▶ **Raw data**:
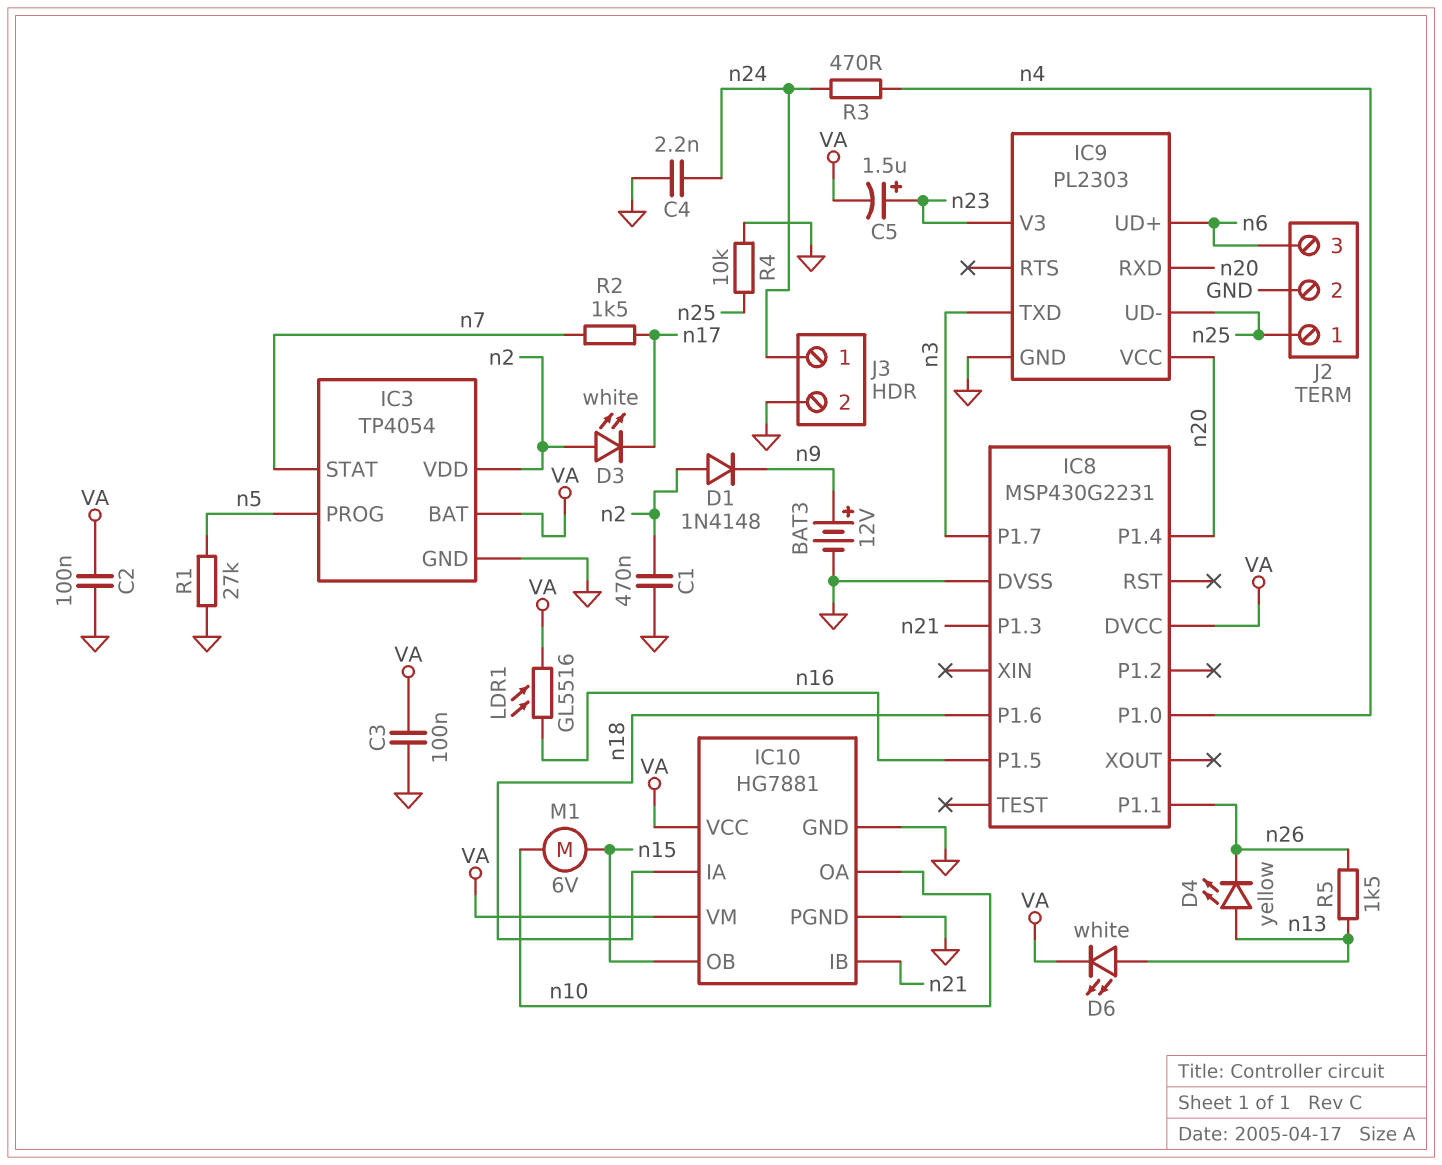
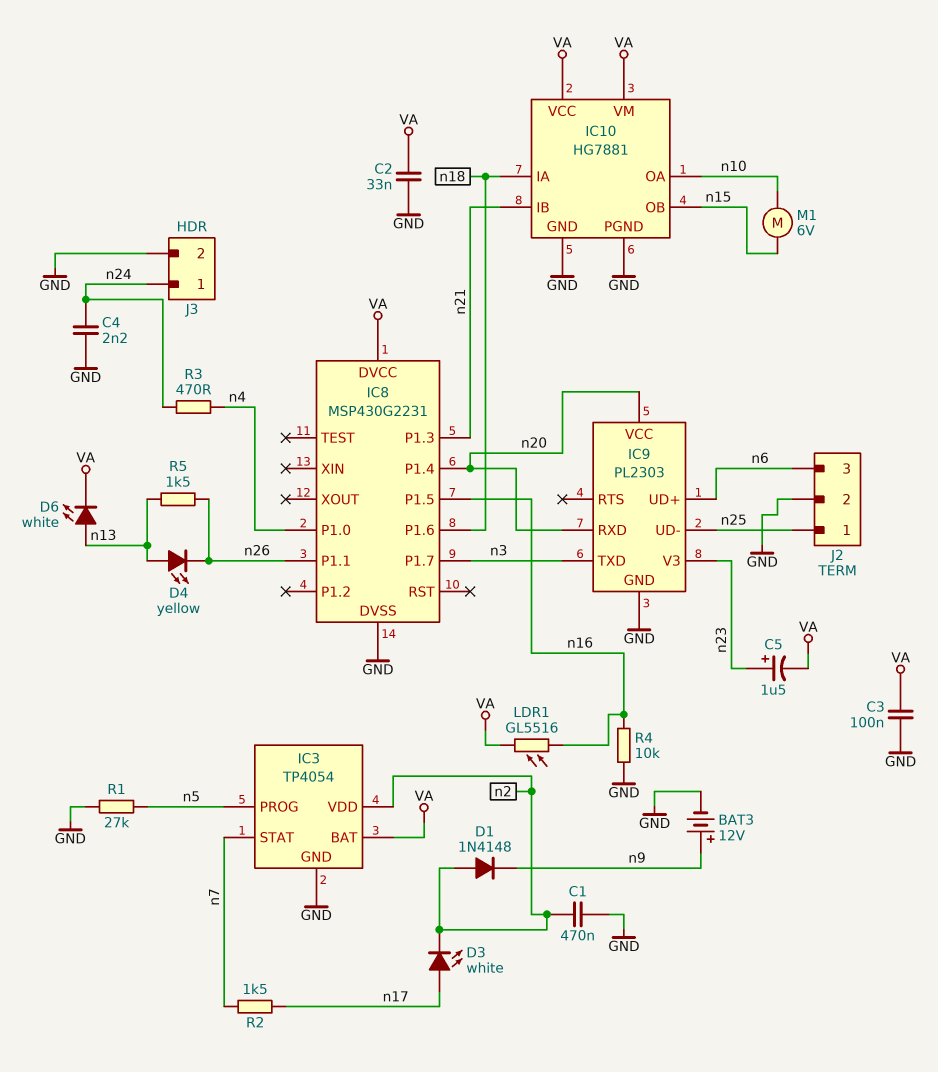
C2: 100nF (GND, VA) -> 33nF (GND, VA)
D3: LED white (A n2, K n17) -> LED white (A n17, K n2)
R4: 10k (GND, n25) -> 10k (GND, n16)

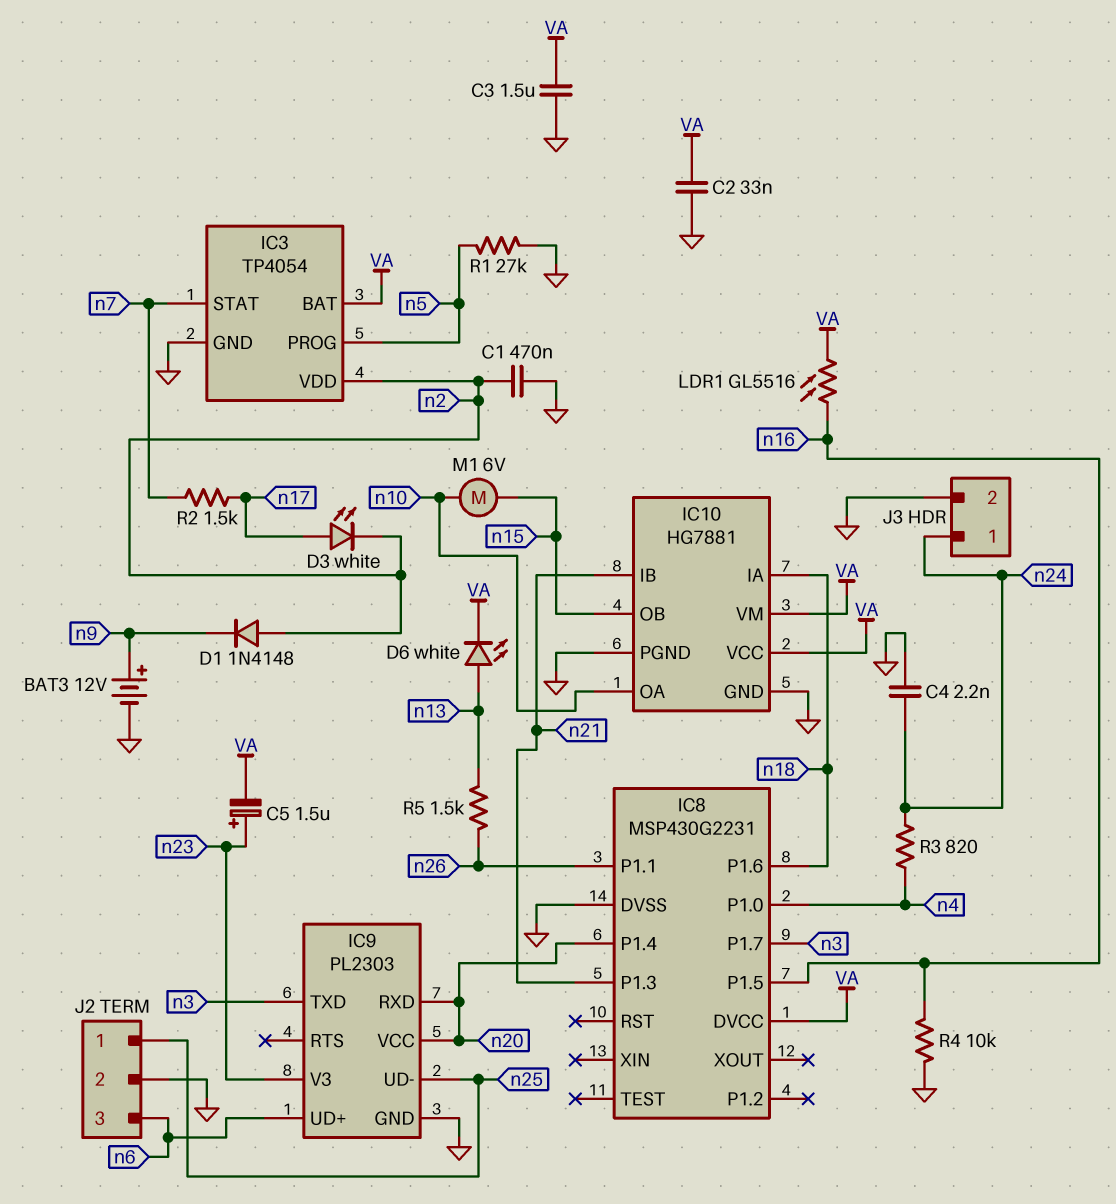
C3: 100nF (GND, VA) -> 1.5uF (GND, VA)
D4: LED yellow (A n13, K n26) -> none
R3: 470 (n4, n24) -> 820 (n4, n24)

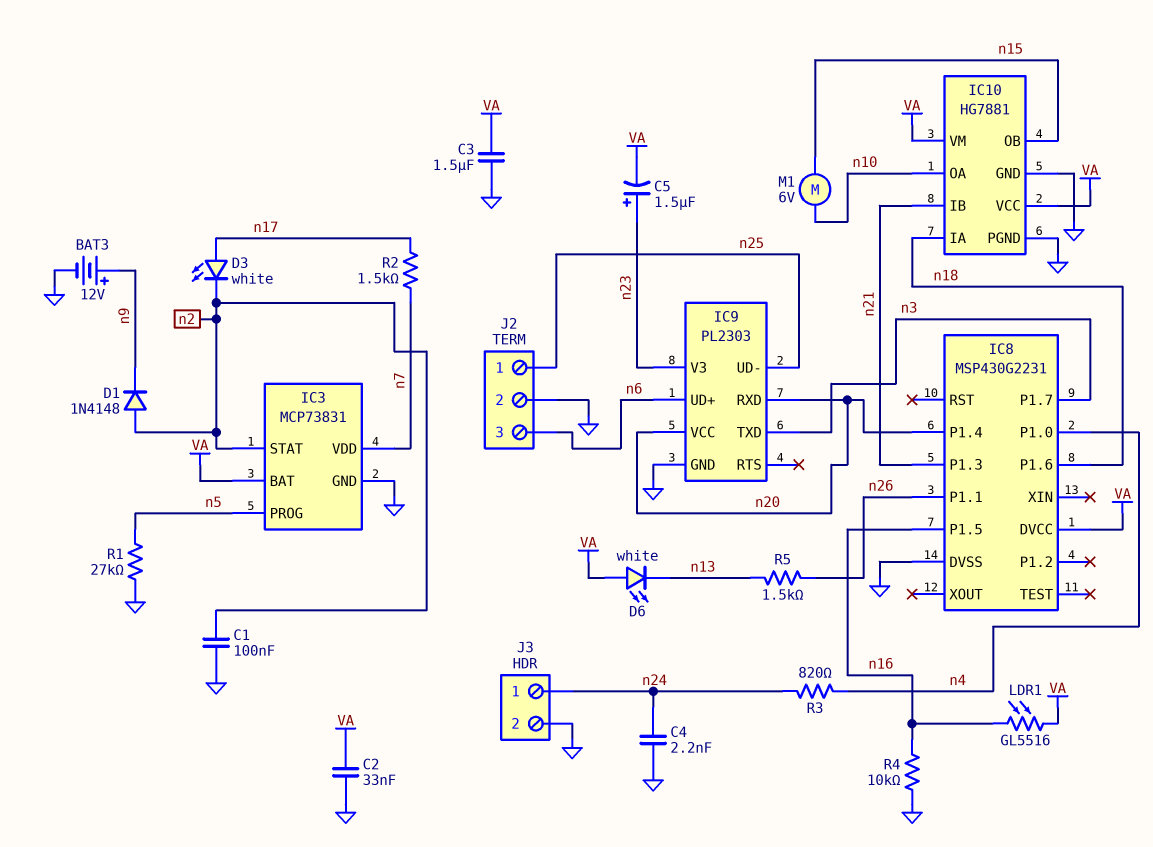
C1: 470nF (GND, n2) -> 100nF (GND, n2)
D6: LED white (A n13, K VA) -> LED white (A VA, K n13)
IC3: TP4054 -> MCP73831
IC3 pin STAT: n7 -> n2
IC3 pin VDD: n2 -> n7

▶ **Directions**: Leaving the pictures out, write out every entry exactly.

▶ **Exercise response**:
C2: 100nF (GND, VA) -> 33nF (GND, VA)
D3: LED white (A n2, K n17) -> LED white (A n17, K n2)
R4: 10k (GND, n25) -> 10k (GND, n16)

C3: 100nF (GND, VA) -> 1.5uF (GND, VA)
D4: LED yellow (A n13, K n26) -> none
R3: 470 (n4, n24) -> 820 (n4, n24)

C1: 470nF (GND, n2) -> 100nF (GND, n2)
D6: LED white (A n13, K VA) -> LED white (A VA, K n13)
IC3: TP4054 -> MCP73831
IC3 pin STAT: n7 -> n2
IC3 pin VDD: n2 -> n7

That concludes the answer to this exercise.